Work required: Show each line below that contains the word "treble".

(Recorded data)
-------------------------

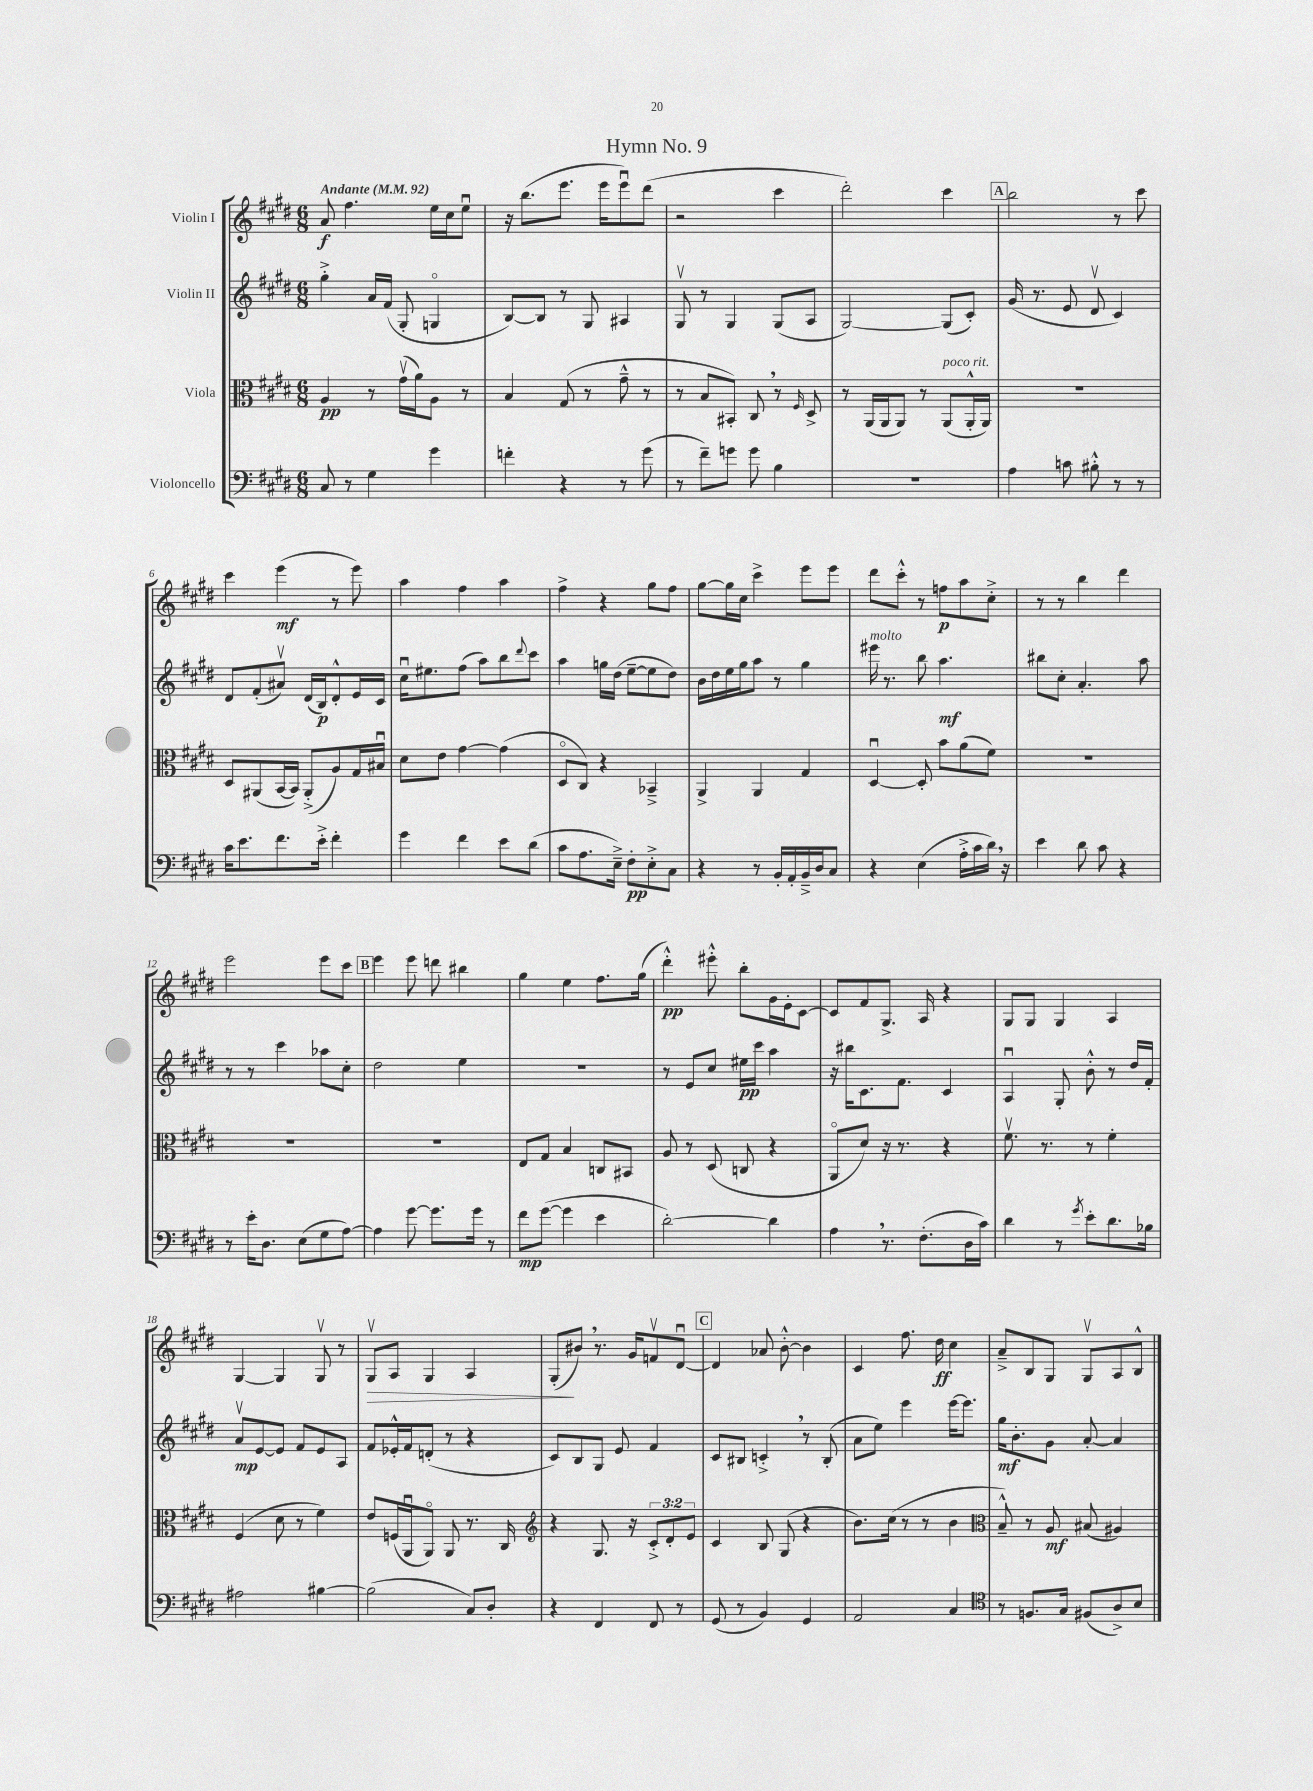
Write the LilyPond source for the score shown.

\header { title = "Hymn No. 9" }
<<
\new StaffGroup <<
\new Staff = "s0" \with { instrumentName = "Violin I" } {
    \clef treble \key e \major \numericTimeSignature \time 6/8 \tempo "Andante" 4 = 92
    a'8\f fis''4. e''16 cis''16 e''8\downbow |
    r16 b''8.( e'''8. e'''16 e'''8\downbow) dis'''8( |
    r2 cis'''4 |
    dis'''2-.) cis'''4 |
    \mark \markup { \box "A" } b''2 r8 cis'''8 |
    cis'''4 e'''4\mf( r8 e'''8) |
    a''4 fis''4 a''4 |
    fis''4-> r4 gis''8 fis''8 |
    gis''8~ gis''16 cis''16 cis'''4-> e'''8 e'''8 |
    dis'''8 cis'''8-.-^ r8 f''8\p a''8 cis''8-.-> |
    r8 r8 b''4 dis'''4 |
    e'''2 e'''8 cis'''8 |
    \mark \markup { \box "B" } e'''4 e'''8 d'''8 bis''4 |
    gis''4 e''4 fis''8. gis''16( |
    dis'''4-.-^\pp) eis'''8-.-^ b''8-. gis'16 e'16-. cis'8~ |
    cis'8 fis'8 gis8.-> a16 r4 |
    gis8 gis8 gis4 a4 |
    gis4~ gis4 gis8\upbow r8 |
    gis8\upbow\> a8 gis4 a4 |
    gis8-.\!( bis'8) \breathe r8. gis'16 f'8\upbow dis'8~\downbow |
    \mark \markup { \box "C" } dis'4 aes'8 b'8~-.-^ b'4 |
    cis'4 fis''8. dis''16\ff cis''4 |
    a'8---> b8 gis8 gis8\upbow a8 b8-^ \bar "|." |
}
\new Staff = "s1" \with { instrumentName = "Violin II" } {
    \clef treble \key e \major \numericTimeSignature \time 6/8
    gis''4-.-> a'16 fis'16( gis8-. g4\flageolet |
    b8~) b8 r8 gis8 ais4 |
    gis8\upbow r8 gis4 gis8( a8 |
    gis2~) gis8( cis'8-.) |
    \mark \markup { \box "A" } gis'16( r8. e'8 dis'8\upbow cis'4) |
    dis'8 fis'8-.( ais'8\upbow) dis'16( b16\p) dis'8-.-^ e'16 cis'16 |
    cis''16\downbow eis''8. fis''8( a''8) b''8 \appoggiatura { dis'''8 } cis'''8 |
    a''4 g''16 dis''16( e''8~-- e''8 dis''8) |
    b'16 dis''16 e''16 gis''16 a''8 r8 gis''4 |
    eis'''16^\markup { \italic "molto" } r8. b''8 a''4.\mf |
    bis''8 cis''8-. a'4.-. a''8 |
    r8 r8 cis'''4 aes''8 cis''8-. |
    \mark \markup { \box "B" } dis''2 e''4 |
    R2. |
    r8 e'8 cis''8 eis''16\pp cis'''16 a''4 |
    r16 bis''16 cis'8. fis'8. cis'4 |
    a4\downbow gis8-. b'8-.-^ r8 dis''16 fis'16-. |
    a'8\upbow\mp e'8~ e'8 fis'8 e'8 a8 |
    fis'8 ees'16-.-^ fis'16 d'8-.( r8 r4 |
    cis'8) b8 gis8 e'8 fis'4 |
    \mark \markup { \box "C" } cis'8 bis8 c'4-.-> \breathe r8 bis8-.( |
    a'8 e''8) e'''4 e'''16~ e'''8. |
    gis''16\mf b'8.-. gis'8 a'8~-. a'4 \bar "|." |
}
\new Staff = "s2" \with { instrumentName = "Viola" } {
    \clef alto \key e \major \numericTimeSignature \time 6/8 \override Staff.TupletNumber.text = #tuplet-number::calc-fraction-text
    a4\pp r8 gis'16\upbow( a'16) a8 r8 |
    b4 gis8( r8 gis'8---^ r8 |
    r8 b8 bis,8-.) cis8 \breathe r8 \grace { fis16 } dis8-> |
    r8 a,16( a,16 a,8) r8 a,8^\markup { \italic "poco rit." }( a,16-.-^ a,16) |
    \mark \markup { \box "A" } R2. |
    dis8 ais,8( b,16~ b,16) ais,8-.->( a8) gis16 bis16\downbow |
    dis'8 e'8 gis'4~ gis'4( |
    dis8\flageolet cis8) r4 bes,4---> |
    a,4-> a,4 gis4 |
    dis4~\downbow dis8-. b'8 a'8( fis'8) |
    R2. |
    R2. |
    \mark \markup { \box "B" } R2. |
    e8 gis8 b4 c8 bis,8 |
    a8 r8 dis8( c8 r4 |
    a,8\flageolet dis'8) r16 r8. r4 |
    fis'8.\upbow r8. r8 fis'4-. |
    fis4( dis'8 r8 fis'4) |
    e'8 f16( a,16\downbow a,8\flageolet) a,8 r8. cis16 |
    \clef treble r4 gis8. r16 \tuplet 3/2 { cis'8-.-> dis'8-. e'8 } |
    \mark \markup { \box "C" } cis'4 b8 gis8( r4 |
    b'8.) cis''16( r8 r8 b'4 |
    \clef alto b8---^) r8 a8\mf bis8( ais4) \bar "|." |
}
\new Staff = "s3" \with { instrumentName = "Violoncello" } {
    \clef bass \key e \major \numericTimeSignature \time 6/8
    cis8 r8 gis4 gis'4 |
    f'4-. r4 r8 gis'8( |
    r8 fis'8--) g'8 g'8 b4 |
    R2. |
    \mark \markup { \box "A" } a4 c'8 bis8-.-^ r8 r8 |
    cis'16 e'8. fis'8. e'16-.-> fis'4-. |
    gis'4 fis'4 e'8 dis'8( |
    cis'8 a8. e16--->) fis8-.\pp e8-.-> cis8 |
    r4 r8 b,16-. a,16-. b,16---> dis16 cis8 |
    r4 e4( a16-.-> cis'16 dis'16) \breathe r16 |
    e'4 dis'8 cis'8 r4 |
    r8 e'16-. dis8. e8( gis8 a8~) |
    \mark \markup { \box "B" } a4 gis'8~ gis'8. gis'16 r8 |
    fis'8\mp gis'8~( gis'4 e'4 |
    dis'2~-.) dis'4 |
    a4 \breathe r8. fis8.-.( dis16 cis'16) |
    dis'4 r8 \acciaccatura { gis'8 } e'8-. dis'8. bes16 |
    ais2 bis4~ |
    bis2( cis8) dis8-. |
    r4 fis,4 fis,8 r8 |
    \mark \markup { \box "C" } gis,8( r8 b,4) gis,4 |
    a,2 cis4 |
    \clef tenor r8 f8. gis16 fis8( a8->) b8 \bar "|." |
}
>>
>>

-------------------------

In response:
    \clef treble \key e \major \numericTimeSignature \time 6/8 \tempo "Andante" 4 = 92
    \clef treble \key e \major \numericTimeSignature \time 6/8
    \clef treble r4 gis8. r16 \tuplet 3/2 { cis'8-.-> dis'8-. e'8 } |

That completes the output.